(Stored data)
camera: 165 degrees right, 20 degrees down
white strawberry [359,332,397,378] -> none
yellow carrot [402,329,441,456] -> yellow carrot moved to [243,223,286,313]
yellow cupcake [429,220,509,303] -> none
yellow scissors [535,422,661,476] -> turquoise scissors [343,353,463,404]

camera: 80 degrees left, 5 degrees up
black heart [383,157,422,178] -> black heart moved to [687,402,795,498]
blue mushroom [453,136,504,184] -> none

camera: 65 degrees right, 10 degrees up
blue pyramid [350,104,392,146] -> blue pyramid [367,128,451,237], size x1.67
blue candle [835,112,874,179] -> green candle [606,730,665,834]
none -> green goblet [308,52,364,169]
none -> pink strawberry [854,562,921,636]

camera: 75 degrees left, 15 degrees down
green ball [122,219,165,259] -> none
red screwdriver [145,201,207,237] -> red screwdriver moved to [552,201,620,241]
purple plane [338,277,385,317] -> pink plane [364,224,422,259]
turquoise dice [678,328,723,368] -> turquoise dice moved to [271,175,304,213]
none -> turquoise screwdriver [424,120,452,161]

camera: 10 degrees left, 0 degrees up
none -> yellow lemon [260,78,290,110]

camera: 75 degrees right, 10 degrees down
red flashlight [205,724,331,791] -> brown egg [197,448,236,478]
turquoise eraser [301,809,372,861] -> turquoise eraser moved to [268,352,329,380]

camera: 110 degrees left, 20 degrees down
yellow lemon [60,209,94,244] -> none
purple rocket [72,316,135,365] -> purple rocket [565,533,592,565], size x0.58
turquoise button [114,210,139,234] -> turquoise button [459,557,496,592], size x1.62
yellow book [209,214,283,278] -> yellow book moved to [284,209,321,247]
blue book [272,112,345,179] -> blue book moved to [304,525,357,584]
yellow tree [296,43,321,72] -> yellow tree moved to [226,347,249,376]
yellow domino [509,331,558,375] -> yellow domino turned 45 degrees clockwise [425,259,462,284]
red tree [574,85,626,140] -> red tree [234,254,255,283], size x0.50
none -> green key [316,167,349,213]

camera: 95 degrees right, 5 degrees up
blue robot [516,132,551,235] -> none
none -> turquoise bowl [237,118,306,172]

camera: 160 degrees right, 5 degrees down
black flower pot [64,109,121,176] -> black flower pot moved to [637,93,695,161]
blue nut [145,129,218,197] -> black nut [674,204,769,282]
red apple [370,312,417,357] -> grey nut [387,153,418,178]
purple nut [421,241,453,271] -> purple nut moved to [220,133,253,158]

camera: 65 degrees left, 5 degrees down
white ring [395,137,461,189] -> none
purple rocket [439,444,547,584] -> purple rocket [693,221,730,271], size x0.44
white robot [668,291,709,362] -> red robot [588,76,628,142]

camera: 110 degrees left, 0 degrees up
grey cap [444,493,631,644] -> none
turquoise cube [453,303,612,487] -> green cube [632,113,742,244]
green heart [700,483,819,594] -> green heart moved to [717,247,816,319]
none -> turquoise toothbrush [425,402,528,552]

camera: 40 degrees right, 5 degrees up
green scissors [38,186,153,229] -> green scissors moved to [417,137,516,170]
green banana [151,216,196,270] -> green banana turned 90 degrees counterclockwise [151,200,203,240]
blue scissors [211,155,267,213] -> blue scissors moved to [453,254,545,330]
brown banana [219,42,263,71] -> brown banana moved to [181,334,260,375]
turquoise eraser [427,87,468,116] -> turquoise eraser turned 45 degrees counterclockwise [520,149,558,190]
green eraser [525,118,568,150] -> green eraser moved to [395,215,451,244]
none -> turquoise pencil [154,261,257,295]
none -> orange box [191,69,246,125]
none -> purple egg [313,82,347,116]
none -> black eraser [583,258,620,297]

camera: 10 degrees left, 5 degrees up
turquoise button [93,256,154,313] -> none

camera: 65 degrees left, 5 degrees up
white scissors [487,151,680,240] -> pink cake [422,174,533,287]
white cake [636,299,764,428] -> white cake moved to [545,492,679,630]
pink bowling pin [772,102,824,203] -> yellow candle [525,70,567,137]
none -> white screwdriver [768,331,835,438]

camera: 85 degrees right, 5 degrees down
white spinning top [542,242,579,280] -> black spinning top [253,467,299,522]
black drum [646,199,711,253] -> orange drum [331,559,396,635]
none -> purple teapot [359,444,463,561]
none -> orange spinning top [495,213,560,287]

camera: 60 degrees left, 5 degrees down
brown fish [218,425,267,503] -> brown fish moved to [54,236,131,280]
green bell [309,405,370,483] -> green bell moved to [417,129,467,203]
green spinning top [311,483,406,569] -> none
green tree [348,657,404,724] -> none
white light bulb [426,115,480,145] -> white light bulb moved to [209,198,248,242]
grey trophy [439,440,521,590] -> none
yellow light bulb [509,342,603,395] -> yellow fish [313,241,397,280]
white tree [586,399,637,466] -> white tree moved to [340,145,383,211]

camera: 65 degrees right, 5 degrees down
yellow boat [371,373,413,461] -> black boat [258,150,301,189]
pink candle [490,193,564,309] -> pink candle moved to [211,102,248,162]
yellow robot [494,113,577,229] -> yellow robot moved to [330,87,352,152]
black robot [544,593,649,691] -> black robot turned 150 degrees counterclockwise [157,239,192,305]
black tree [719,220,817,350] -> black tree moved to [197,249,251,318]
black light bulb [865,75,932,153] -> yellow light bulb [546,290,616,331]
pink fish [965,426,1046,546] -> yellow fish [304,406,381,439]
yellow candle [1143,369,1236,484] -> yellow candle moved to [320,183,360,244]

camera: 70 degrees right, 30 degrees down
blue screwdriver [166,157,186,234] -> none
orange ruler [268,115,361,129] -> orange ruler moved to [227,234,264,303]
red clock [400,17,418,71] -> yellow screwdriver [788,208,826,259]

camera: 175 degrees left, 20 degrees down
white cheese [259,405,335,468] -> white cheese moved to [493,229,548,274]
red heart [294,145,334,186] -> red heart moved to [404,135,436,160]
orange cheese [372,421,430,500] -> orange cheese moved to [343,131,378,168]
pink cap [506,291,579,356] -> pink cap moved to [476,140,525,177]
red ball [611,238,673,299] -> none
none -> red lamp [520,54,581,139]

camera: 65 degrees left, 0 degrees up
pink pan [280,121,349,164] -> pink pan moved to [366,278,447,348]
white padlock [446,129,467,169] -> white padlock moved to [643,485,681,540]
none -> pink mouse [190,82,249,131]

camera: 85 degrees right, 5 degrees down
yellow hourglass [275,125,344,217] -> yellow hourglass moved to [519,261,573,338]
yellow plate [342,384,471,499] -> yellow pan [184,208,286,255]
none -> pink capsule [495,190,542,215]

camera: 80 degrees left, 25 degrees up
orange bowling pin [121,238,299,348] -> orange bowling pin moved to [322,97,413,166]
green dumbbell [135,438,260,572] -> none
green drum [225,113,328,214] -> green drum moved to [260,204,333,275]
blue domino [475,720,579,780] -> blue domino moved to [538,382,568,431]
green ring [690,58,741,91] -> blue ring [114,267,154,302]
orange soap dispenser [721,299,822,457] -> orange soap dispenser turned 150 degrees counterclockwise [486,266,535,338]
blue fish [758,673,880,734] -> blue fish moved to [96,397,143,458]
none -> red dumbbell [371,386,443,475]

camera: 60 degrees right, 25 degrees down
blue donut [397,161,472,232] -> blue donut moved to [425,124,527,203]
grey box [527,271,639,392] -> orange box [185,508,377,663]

Task objective
The data above needs to be retyped in full, exactly as given.

Result below
camera: 165 degrees right, 20 degrees down
white strawberry [359,332,397,378] -> none
yellow carrot [402,329,441,456] -> yellow carrot moved to [243,223,286,313]
yellow cupcake [429,220,509,303] -> none
yellow scissors [535,422,661,476] -> turquoise scissors [343,353,463,404]

camera: 80 degrees left, 5 degrees up
black heart [383,157,422,178] -> black heart moved to [687,402,795,498]
blue mushroom [453,136,504,184] -> none

camera: 65 degrees right, 10 degrees up
blue pyramid [350,104,392,146] -> blue pyramid [367,128,451,237], size x1.67
blue candle [835,112,874,179] -> green candle [606,730,665,834]
none -> green goblet [308,52,364,169]
none -> pink strawberry [854,562,921,636]

camera: 75 degrees left, 15 degrees down
green ball [122,219,165,259] -> none
red screwdriver [145,201,207,237] -> red screwdriver moved to [552,201,620,241]
purple plane [338,277,385,317] -> pink plane [364,224,422,259]
turquoise dice [678,328,723,368] -> turquoise dice moved to [271,175,304,213]
none -> turquoise screwdriver [424,120,452,161]

camera: 10 degrees left, 0 degrees up
none -> yellow lemon [260,78,290,110]

camera: 75 degrees right, 10 degrees down
red flashlight [205,724,331,791] -> brown egg [197,448,236,478]
turquoise eraser [301,809,372,861] -> turquoise eraser moved to [268,352,329,380]

camera: 110 degrees left, 20 degrees down
yellow lemon [60,209,94,244] -> none
purple rocket [72,316,135,365] -> purple rocket [565,533,592,565], size x0.58
turquoise button [114,210,139,234] -> turquoise button [459,557,496,592], size x1.62
yellow book [209,214,283,278] -> yellow book moved to [284,209,321,247]
blue book [272,112,345,179] -> blue book moved to [304,525,357,584]
yellow tree [296,43,321,72] -> yellow tree moved to [226,347,249,376]
yellow domino [509,331,558,375] -> yellow domino turned 45 degrees clockwise [425,259,462,284]
red tree [574,85,626,140] -> red tree [234,254,255,283], size x0.50
none -> green key [316,167,349,213]

camera: 95 degrees right, 5 degrees up
blue robot [516,132,551,235] -> none
none -> turquoise bowl [237,118,306,172]

camera: 160 degrees right, 5 degrees down
black flower pot [64,109,121,176] -> black flower pot moved to [637,93,695,161]
blue nut [145,129,218,197] -> black nut [674,204,769,282]
red apple [370,312,417,357] -> grey nut [387,153,418,178]
purple nut [421,241,453,271] -> purple nut moved to [220,133,253,158]

camera: 65 degrees left, 5 degrees down
white ring [395,137,461,189] -> none
purple rocket [439,444,547,584] -> purple rocket [693,221,730,271], size x0.44
white robot [668,291,709,362] -> red robot [588,76,628,142]

camera: 110 degrees left, 0 degrees up
grey cap [444,493,631,644] -> none
turquoise cube [453,303,612,487] -> green cube [632,113,742,244]
green heart [700,483,819,594] -> green heart moved to [717,247,816,319]
none -> turquoise toothbrush [425,402,528,552]

camera: 40 degrees right, 5 degrees up
green scissors [38,186,153,229] -> green scissors moved to [417,137,516,170]
green banana [151,216,196,270] -> green banana turned 90 degrees counterclockwise [151,200,203,240]
blue scissors [211,155,267,213] -> blue scissors moved to [453,254,545,330]
brown banana [219,42,263,71] -> brown banana moved to [181,334,260,375]
turquoise eraser [427,87,468,116] -> turquoise eraser turned 45 degrees counterclockwise [520,149,558,190]
green eraser [525,118,568,150] -> green eraser moved to [395,215,451,244]
none -> turquoise pencil [154,261,257,295]
none -> orange box [191,69,246,125]
none -> purple egg [313,82,347,116]
none -> black eraser [583,258,620,297]

camera: 10 degrees left, 5 degrees up
turquoise button [93,256,154,313] -> none

camera: 65 degrees left, 5 degrees up
white scissors [487,151,680,240] -> pink cake [422,174,533,287]
white cake [636,299,764,428] -> white cake moved to [545,492,679,630]
pink bowling pin [772,102,824,203] -> yellow candle [525,70,567,137]
none -> white screwdriver [768,331,835,438]

camera: 85 degrees right, 5 degrees down
white spinning top [542,242,579,280] -> black spinning top [253,467,299,522]
black drum [646,199,711,253] -> orange drum [331,559,396,635]
none -> purple teapot [359,444,463,561]
none -> orange spinning top [495,213,560,287]

camera: 60 degrees left, 5 degrees down
brown fish [218,425,267,503] -> brown fish moved to [54,236,131,280]
green bell [309,405,370,483] -> green bell moved to [417,129,467,203]
green spinning top [311,483,406,569] -> none
green tree [348,657,404,724] -> none
white light bulb [426,115,480,145] -> white light bulb moved to [209,198,248,242]
grey trophy [439,440,521,590] -> none
yellow light bulb [509,342,603,395] -> yellow fish [313,241,397,280]
white tree [586,399,637,466] -> white tree moved to [340,145,383,211]

camera: 65 degrees right, 5 degrees down
yellow boat [371,373,413,461] -> black boat [258,150,301,189]
pink candle [490,193,564,309] -> pink candle moved to [211,102,248,162]
yellow robot [494,113,577,229] -> yellow robot moved to [330,87,352,152]
black robot [544,593,649,691] -> black robot turned 150 degrees counterclockwise [157,239,192,305]
black tree [719,220,817,350] -> black tree moved to [197,249,251,318]
black light bulb [865,75,932,153] -> yellow light bulb [546,290,616,331]
pink fish [965,426,1046,546] -> yellow fish [304,406,381,439]
yellow candle [1143,369,1236,484] -> yellow candle moved to [320,183,360,244]

camera: 70 degrees right, 30 degrees down
blue screwdriver [166,157,186,234] -> none
orange ruler [268,115,361,129] -> orange ruler moved to [227,234,264,303]
red clock [400,17,418,71] -> yellow screwdriver [788,208,826,259]

camera: 175 degrees left, 20 degrees down
white cheese [259,405,335,468] -> white cheese moved to [493,229,548,274]
red heart [294,145,334,186] -> red heart moved to [404,135,436,160]
orange cheese [372,421,430,500] -> orange cheese moved to [343,131,378,168]
pink cap [506,291,579,356] -> pink cap moved to [476,140,525,177]
red ball [611,238,673,299] -> none
none -> red lamp [520,54,581,139]

camera: 65 degrees left, 0 degrees up
pink pan [280,121,349,164] -> pink pan moved to [366,278,447,348]
white padlock [446,129,467,169] -> white padlock moved to [643,485,681,540]
none -> pink mouse [190,82,249,131]

camera: 85 degrees right, 5 degrees down
yellow hourglass [275,125,344,217] -> yellow hourglass moved to [519,261,573,338]
yellow plate [342,384,471,499] -> yellow pan [184,208,286,255]
none -> pink capsule [495,190,542,215]

camera: 80 degrees left, 25 degrees up
orange bowling pin [121,238,299,348] -> orange bowling pin moved to [322,97,413,166]
green dumbbell [135,438,260,572] -> none
green drum [225,113,328,214] -> green drum moved to [260,204,333,275]
blue domino [475,720,579,780] -> blue domino moved to [538,382,568,431]
green ring [690,58,741,91] -> blue ring [114,267,154,302]
orange soap dispenser [721,299,822,457] -> orange soap dispenser turned 150 degrees counterclockwise [486,266,535,338]
blue fish [758,673,880,734] -> blue fish moved to [96,397,143,458]
none -> red dumbbell [371,386,443,475]

camera: 60 degrees right, 25 degrees down
blue donut [397,161,472,232] -> blue donut moved to [425,124,527,203]
grey box [527,271,639,392] -> orange box [185,508,377,663]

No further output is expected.